[Exercise instructions] Would you count how many lines of the material below hold the string "bottle"? Give only the number.
━━━
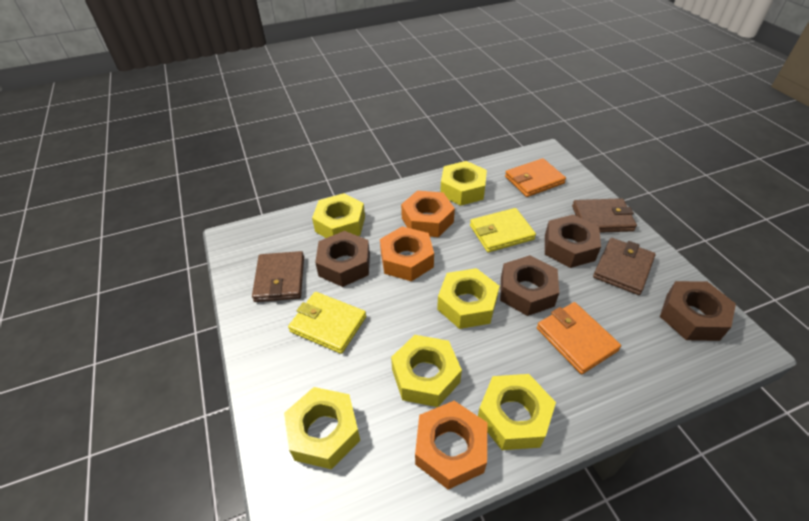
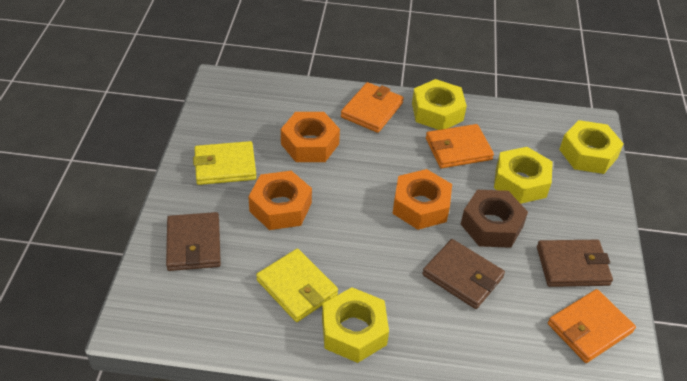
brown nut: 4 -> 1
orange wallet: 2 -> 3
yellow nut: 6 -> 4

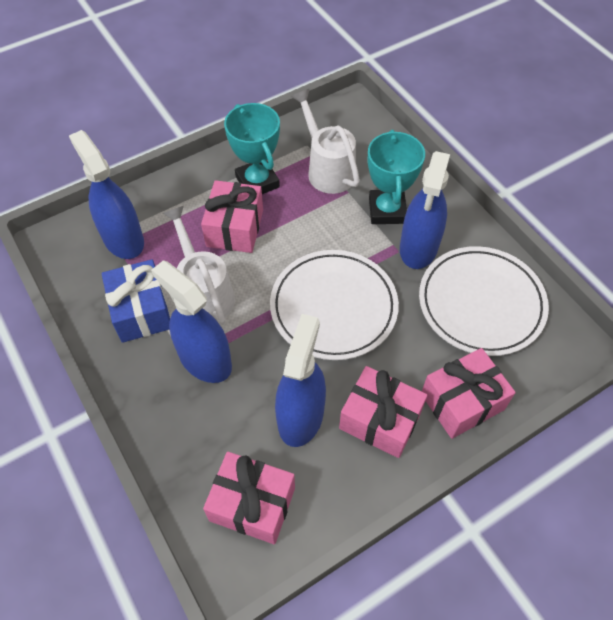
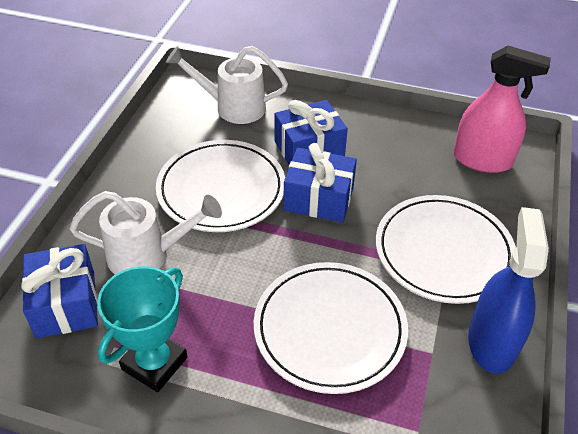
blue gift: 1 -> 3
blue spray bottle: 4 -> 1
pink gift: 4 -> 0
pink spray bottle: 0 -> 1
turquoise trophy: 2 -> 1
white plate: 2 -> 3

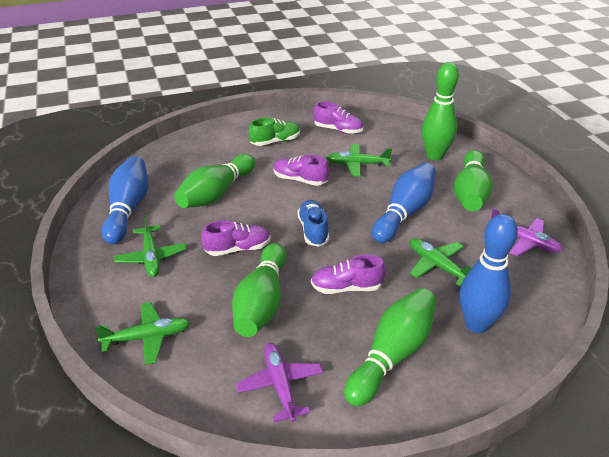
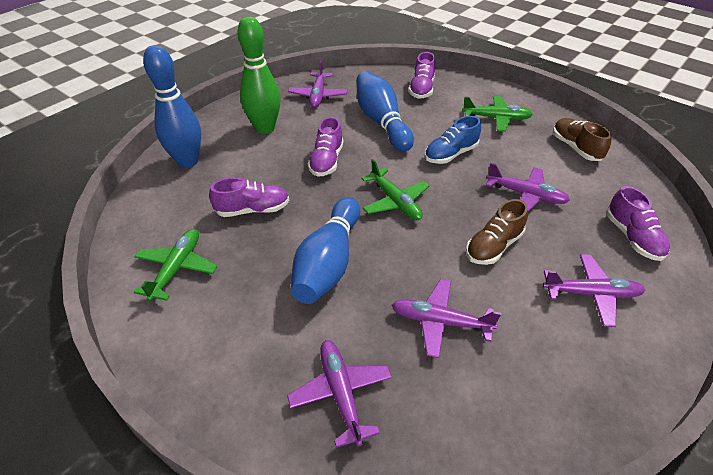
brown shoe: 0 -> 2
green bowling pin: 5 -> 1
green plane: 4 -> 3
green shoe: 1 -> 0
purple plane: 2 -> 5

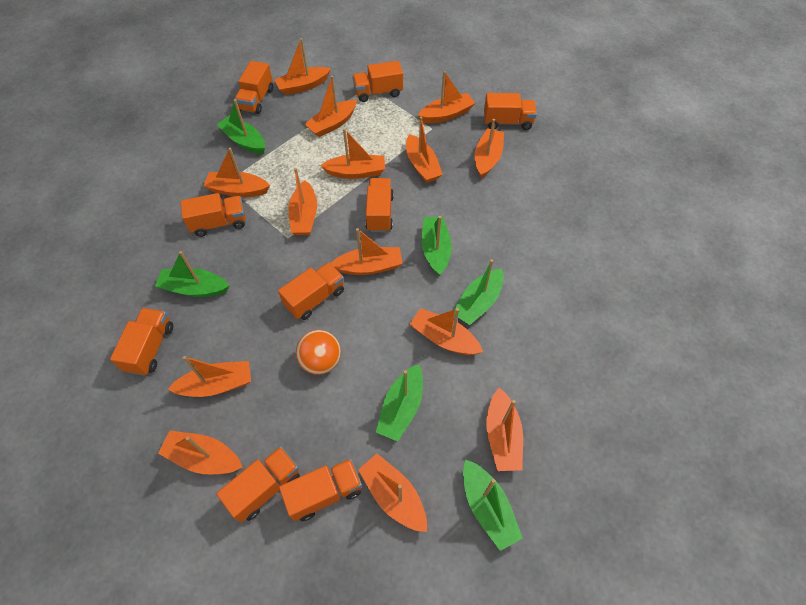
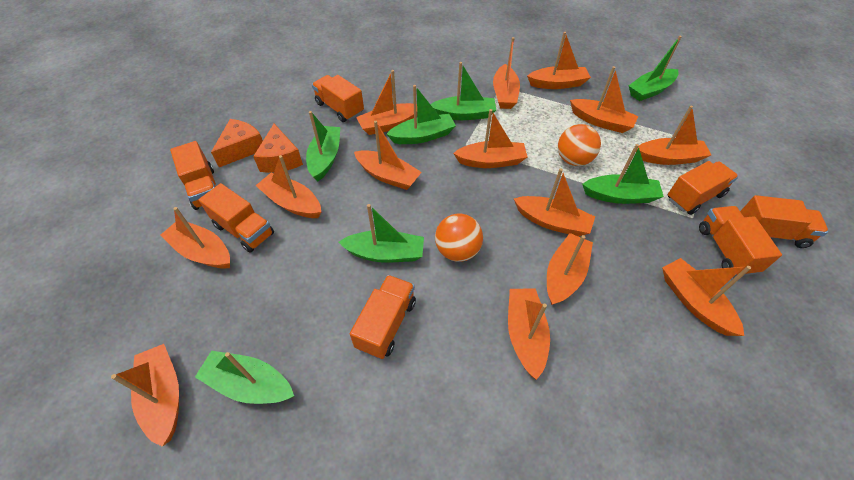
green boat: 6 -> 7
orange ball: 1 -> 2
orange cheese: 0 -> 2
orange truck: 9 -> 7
━━━
[Response for this exercise] 2